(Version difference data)
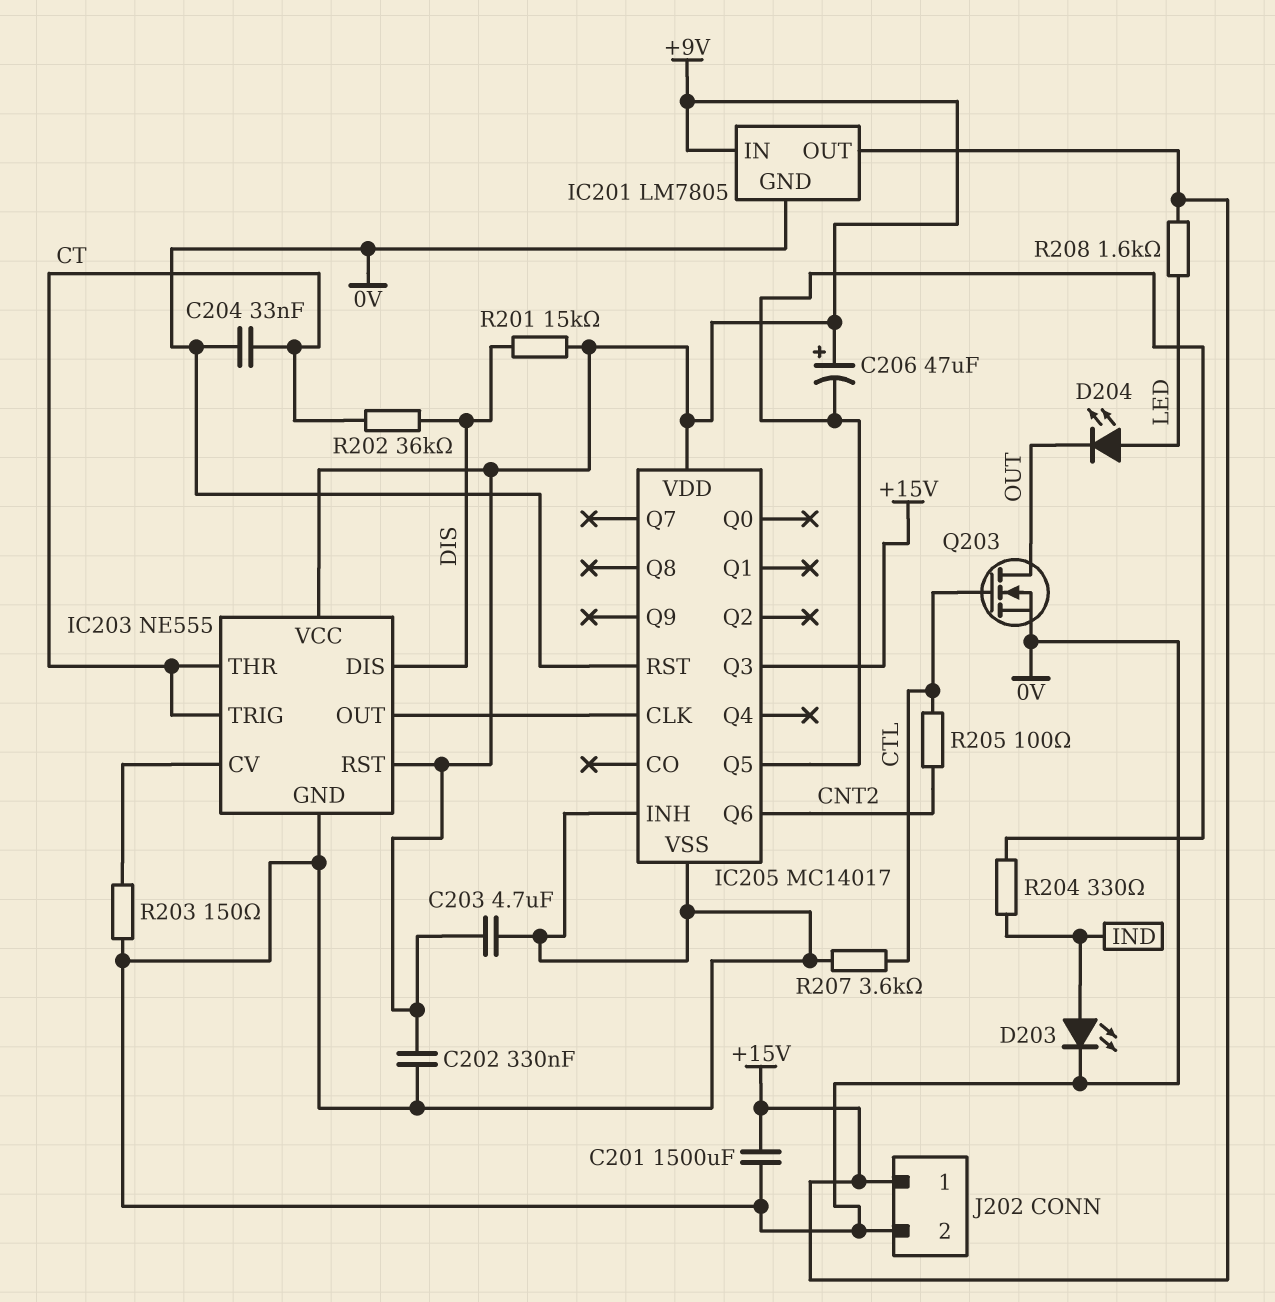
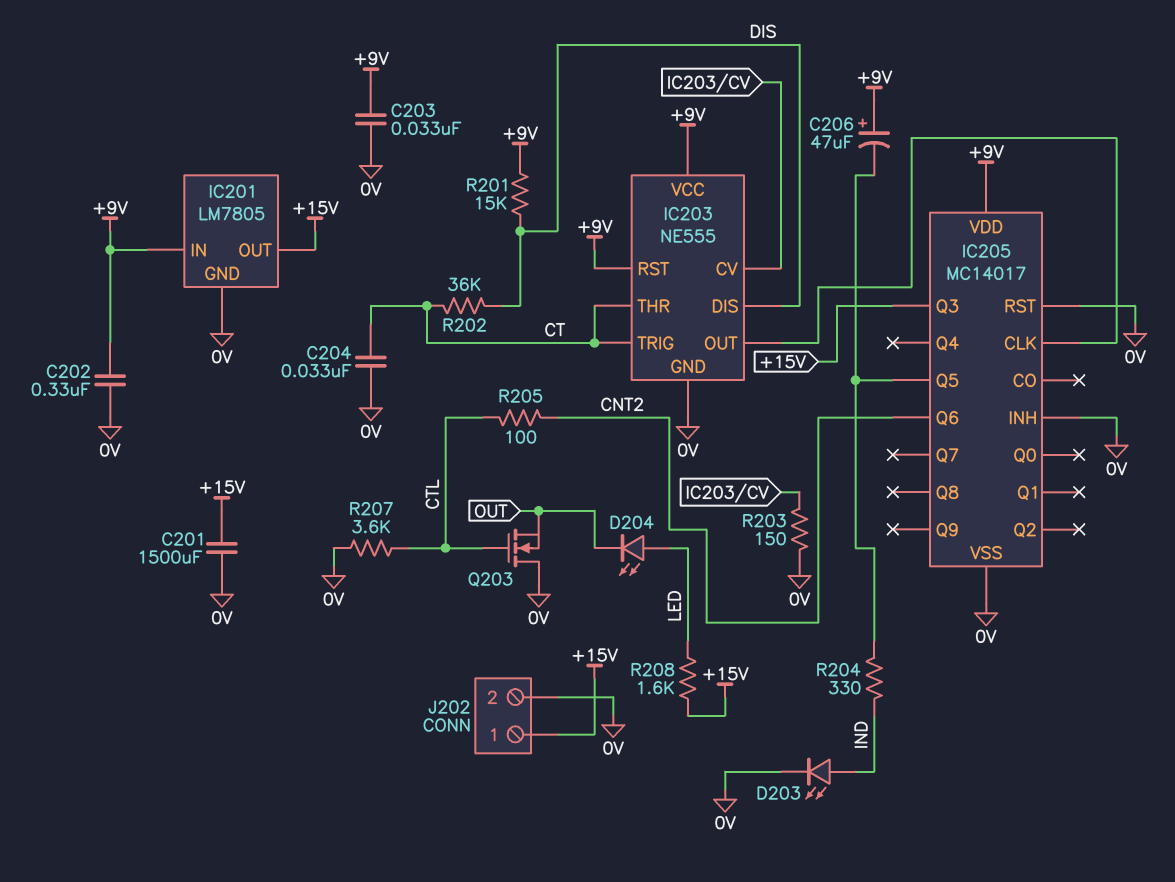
C203: 4.7uF (+9V, 0V) -> 33nF (+9V, 0V)
Q203: NMOS (G CTL, D OUT, S 0V) -> NMOS (G CTL, D 0V, S OUT)

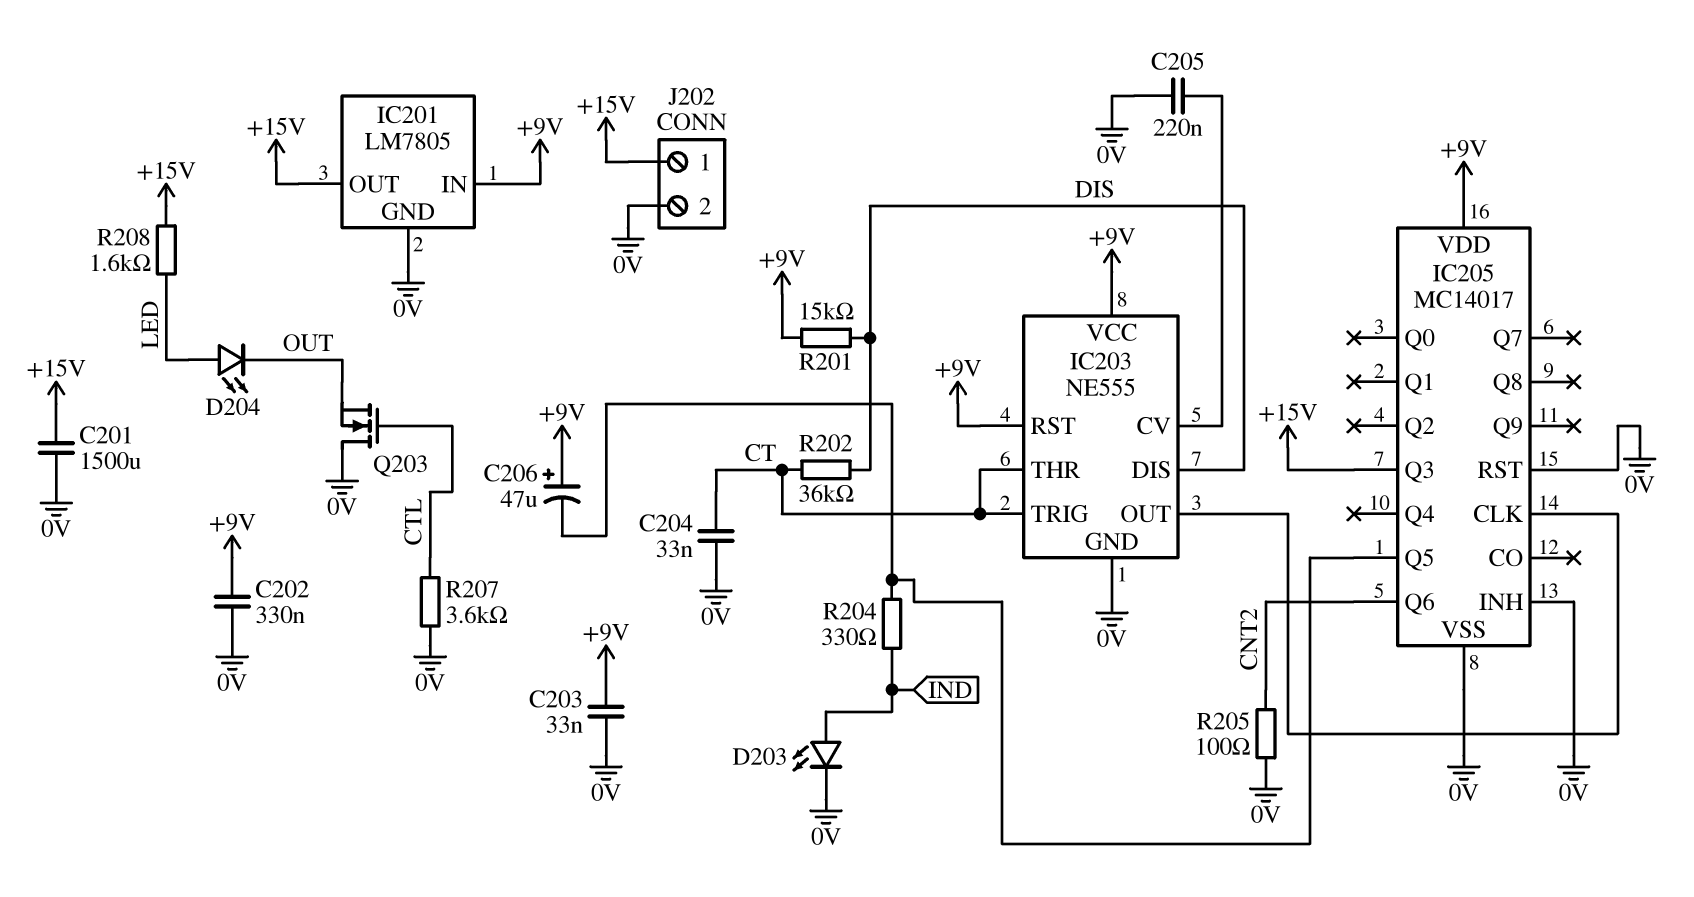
C205: none -> 220nF (0V, IC203/CV)
R203: 150 (0V, IC203/CV) -> none
R205: 100 (CNT2, CTL) -> 100 (0V, CNT2)

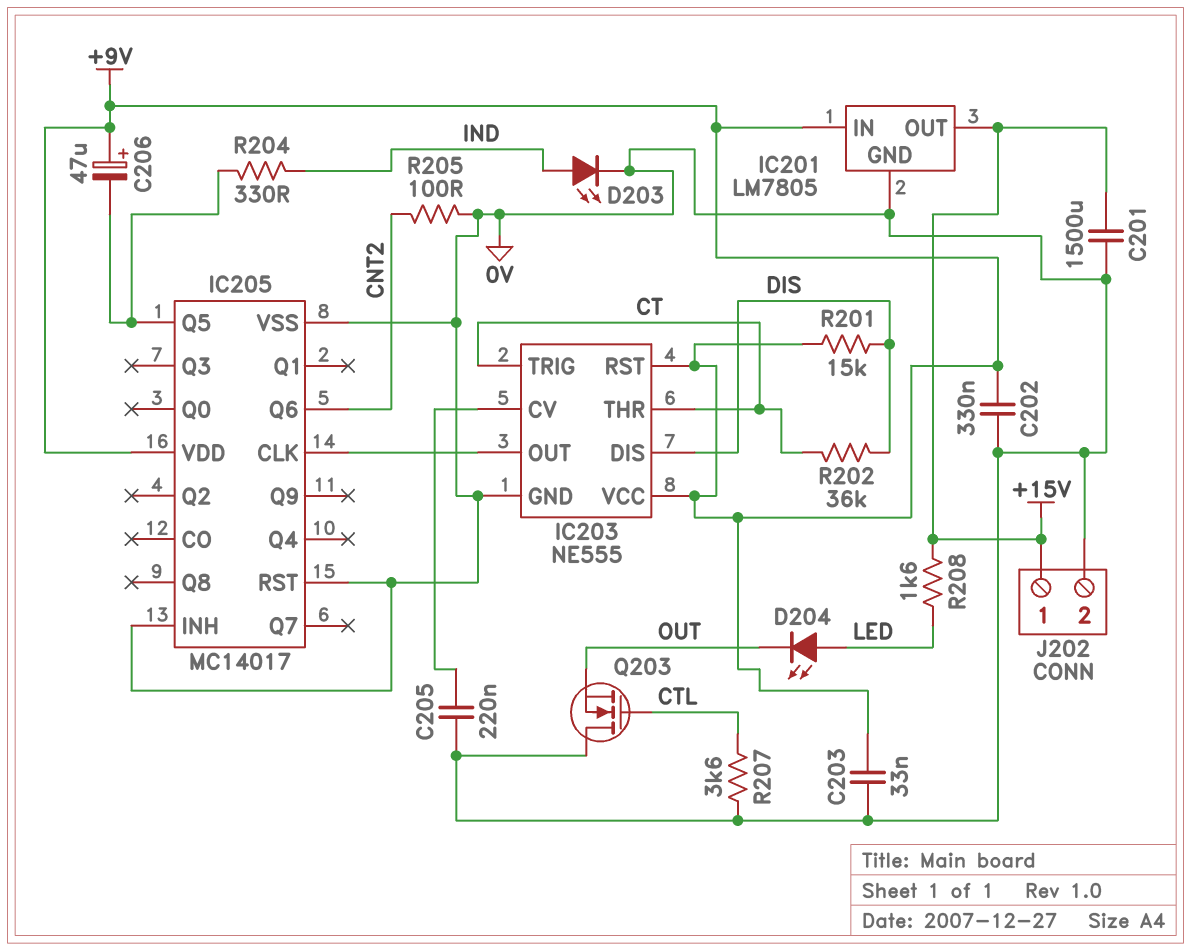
C204: 33nF (0V, CT) -> none
IC205 pin Q3: +15V -> none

» Task to carry out: For this exercise, please reproduce the records above exactly and drop the images.

» Problem solution:
C203: 4.7uF (+9V, 0V) -> 33nF (+9V, 0V)
Q203: NMOS (G CTL, D OUT, S 0V) -> NMOS (G CTL, D 0V, S OUT)

C205: none -> 220nF (0V, IC203/CV)
R203: 150 (0V, IC203/CV) -> none
R205: 100 (CNT2, CTL) -> 100 (0V, CNT2)

C204: 33nF (0V, CT) -> none
IC205 pin Q3: +15V -> none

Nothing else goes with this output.